Task to complete:
Beginning at the line that includes "brown stacking toy: 7 -> 10", return each line exactly through the end of the listing, and no line before it.

The data:

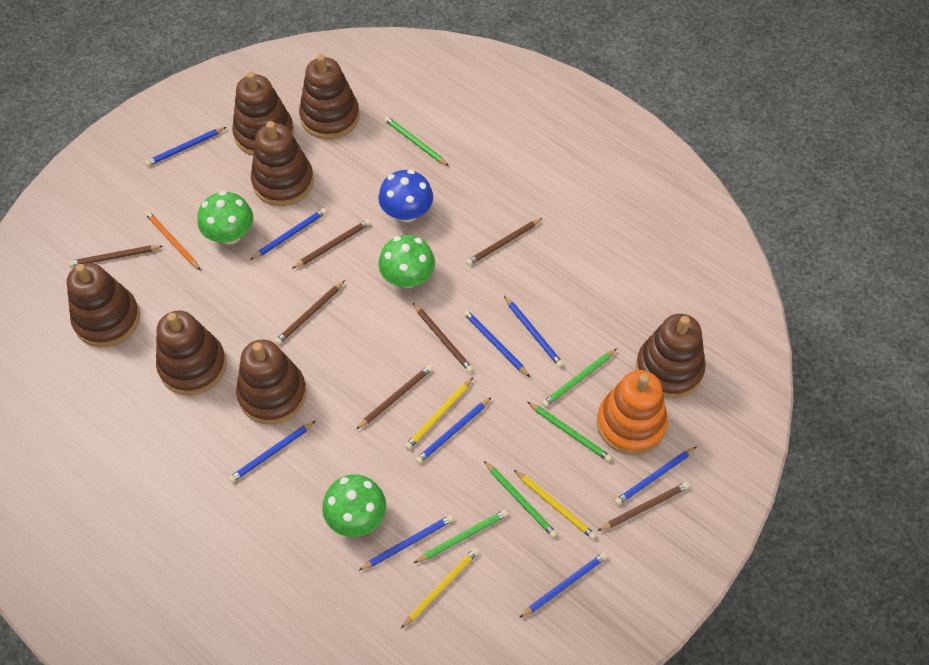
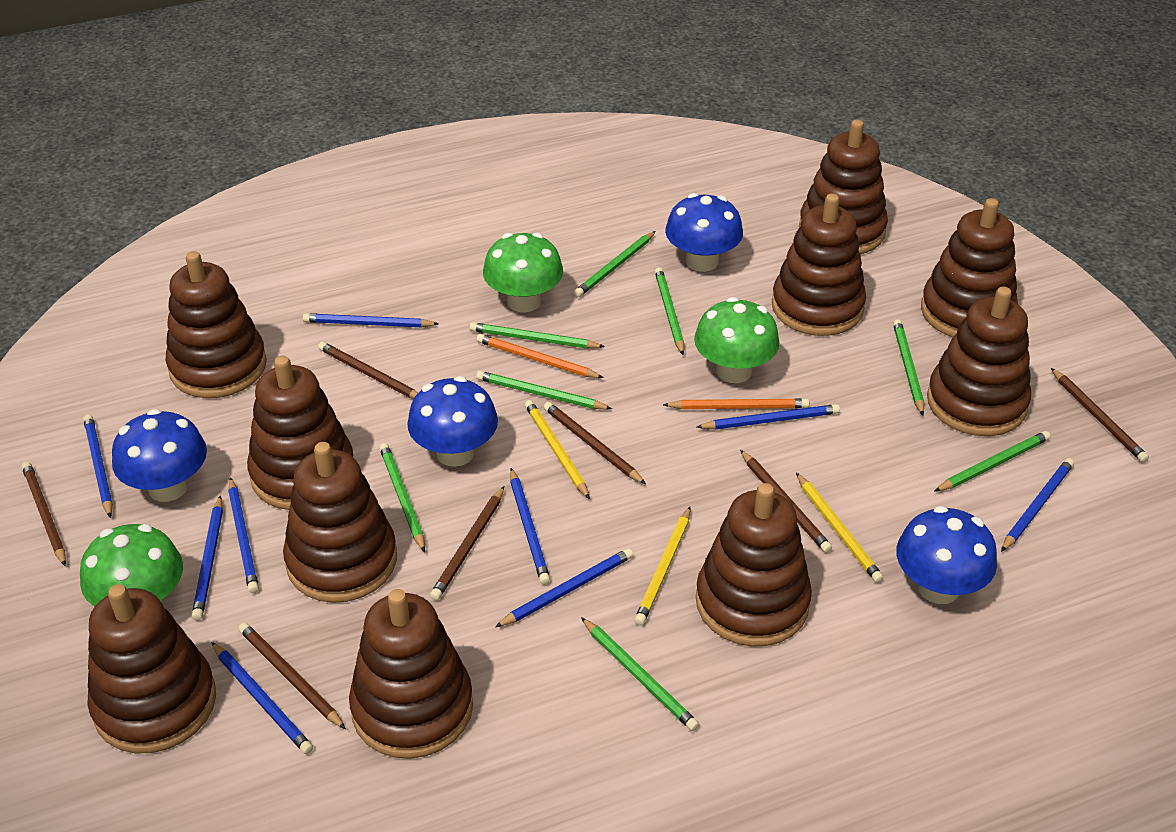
blue mushroom: 1 -> 4
brown stacking toy: 7 -> 10
green pencil: 5 -> 8
orange pencil: 1 -> 2
orange stacking toy: 1 -> 0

Task response:
brown stacking toy: 7 -> 10
green pencil: 5 -> 8
orange pencil: 1 -> 2
orange stacking toy: 1 -> 0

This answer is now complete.